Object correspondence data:

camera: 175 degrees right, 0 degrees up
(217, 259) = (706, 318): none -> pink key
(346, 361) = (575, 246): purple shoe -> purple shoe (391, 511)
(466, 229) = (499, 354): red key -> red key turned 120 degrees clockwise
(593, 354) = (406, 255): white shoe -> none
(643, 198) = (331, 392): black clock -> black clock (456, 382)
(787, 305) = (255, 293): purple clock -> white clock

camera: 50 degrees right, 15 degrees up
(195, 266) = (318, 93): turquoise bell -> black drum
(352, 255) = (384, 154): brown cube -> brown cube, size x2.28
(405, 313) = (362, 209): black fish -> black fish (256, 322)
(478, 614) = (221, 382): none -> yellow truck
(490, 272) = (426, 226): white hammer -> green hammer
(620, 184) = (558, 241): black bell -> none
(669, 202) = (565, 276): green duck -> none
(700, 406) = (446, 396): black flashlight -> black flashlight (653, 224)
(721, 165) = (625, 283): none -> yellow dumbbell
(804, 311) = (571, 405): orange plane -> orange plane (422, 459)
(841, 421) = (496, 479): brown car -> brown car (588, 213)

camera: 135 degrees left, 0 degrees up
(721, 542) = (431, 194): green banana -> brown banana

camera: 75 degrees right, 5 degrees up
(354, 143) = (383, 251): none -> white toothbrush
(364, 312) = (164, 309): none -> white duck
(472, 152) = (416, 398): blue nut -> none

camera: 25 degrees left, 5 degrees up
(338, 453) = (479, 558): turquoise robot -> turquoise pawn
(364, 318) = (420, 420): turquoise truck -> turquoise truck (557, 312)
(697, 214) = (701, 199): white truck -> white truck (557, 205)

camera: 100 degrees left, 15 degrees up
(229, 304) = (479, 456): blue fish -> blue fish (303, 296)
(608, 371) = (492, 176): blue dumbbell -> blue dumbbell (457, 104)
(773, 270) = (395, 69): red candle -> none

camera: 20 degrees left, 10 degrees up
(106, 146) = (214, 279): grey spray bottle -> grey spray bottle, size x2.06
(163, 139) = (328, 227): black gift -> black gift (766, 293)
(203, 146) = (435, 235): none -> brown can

*What you should do:* Once the records have been read, print them all again exactly.

*Finished exercise:*
camera: 175 degrees right, 0 degrees up
(217, 259) = (706, 318): none -> pink key
(346, 361) = (575, 246): purple shoe -> purple shoe (391, 511)
(466, 229) = (499, 354): red key -> red key turned 120 degrees clockwise
(593, 354) = (406, 255): white shoe -> none
(643, 198) = (331, 392): black clock -> black clock (456, 382)
(787, 305) = (255, 293): purple clock -> white clock

camera: 50 degrees right, 15 degrees up
(195, 266) = (318, 93): turquoise bell -> black drum
(352, 255) = (384, 154): brown cube -> brown cube, size x2.28
(405, 313) = (362, 209): black fish -> black fish (256, 322)
(478, 614) = (221, 382): none -> yellow truck
(490, 272) = (426, 226): white hammer -> green hammer
(620, 184) = (558, 241): black bell -> none
(669, 202) = (565, 276): green duck -> none
(700, 406) = (446, 396): black flashlight -> black flashlight (653, 224)
(721, 165) = (625, 283): none -> yellow dumbbell
(804, 311) = (571, 405): orange plane -> orange plane (422, 459)
(841, 421) = (496, 479): brown car -> brown car (588, 213)

camera: 135 degrees left, 0 degrees up
(721, 542) = (431, 194): green banana -> brown banana

camera: 75 degrees right, 5 degrees up
(354, 143) = (383, 251): none -> white toothbrush
(364, 312) = (164, 309): none -> white duck
(472, 152) = (416, 398): blue nut -> none

camera: 25 degrees left, 5 degrees up
(338, 453) = (479, 558): turquoise robot -> turquoise pawn
(364, 318) = (420, 420): turquoise truck -> turquoise truck (557, 312)
(697, 214) = (701, 199): white truck -> white truck (557, 205)

camera: 100 degrees left, 15 degrees up
(229, 304) = (479, 456): blue fish -> blue fish (303, 296)
(608, 371) = (492, 176): blue dumbbell -> blue dumbbell (457, 104)
(773, 270) = (395, 69): red candle -> none

camera: 20 degrees left, 10 degrees up
(106, 146) = (214, 279): grey spray bottle -> grey spray bottle, size x2.06
(163, 139) = (328, 227): black gift -> black gift (766, 293)
(203, 146) = (435, 235): none -> brown can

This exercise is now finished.